What to produce
Output exactly the lines below, starting with the line that has "grey round brick B4:C5" and going on through the line that has "yellow brick J6", both included, and no other lines.

━━━━━━━━━━

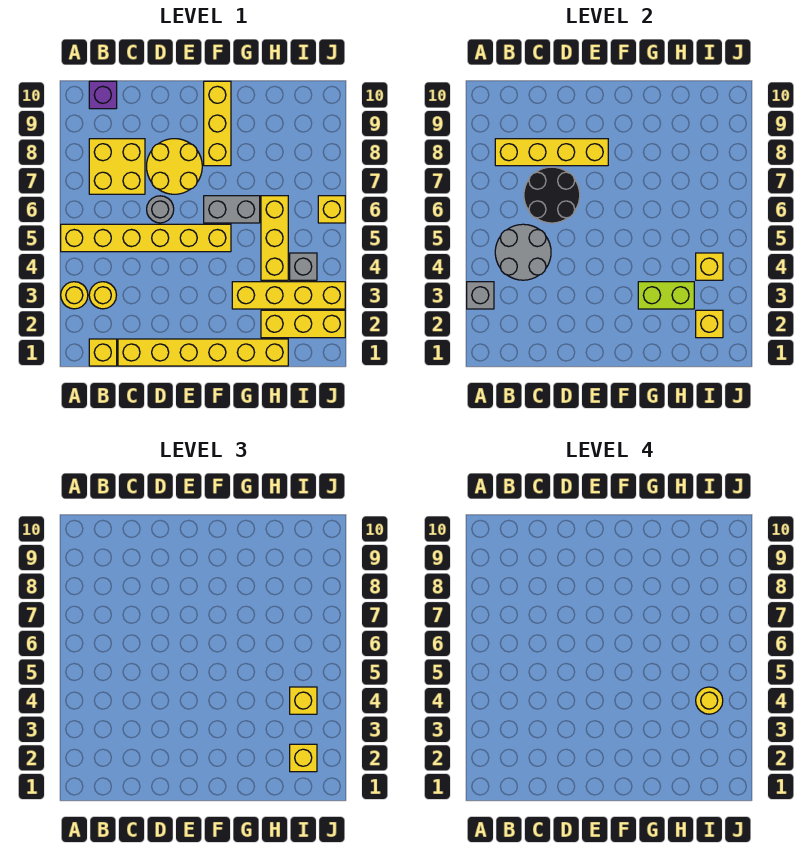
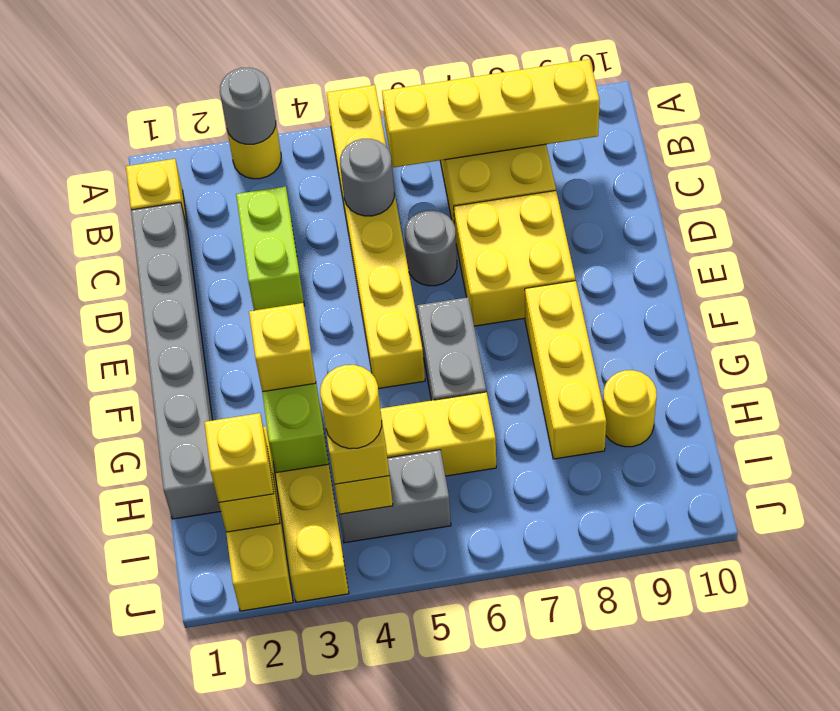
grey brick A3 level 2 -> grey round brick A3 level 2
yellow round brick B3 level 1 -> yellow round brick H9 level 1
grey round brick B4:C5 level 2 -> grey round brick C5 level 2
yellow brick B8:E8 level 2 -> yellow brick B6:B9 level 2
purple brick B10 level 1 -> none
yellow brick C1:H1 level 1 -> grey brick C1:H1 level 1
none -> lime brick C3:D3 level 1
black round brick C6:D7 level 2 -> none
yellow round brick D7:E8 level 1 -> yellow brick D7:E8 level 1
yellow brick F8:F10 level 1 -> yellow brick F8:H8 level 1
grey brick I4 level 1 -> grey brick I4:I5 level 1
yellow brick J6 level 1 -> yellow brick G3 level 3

━━━━━━━━━━

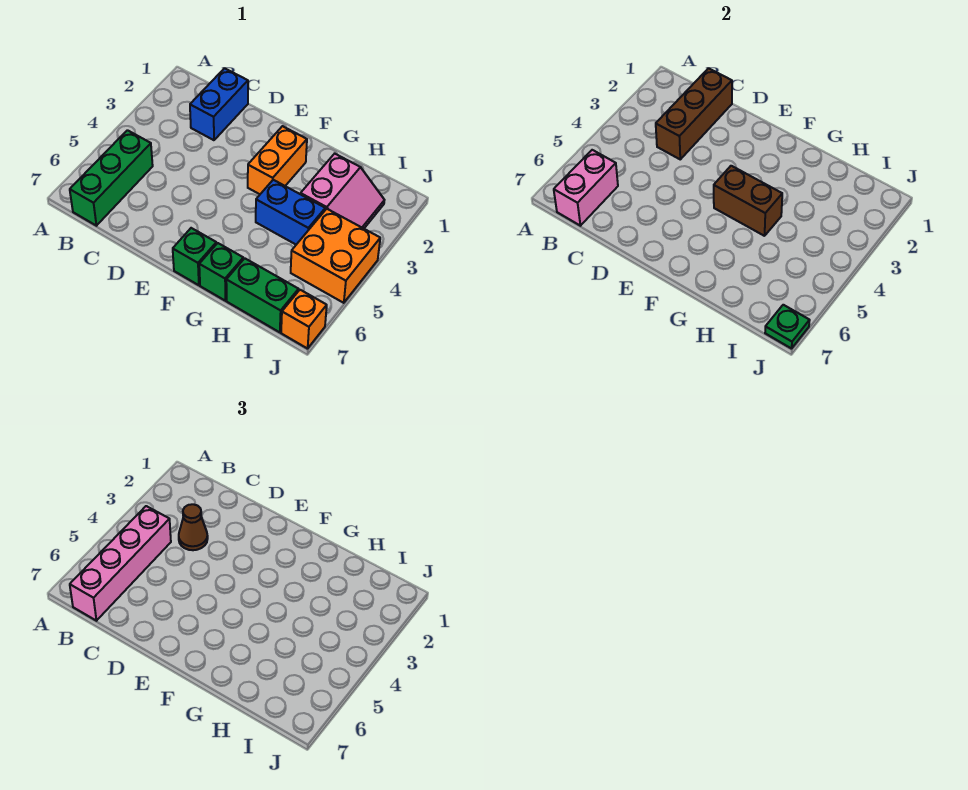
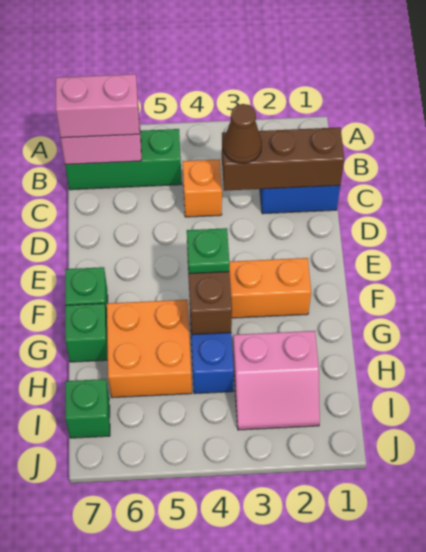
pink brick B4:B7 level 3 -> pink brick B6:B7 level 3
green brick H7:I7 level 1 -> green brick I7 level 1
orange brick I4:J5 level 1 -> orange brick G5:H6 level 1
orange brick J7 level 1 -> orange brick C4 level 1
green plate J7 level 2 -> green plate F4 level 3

━━━━━━━━━━

Expected output
grey round brick B4:C5 level 2 -> grey round brick C5 level 2
yellow brick B8:E8 level 2 -> yellow brick B6:B9 level 2
purple brick B10 level 1 -> none
yellow brick C1:H1 level 1 -> grey brick C1:H1 level 1
none -> lime brick C3:D3 level 1
black round brick C6:D7 level 2 -> none
yellow round brick D7:E8 level 1 -> yellow brick D7:E8 level 1
yellow brick F8:F10 level 1 -> yellow brick F8:H8 level 1
grey brick I4 level 1 -> grey brick I4:I5 level 1
yellow brick J6 level 1 -> yellow brick G3 level 3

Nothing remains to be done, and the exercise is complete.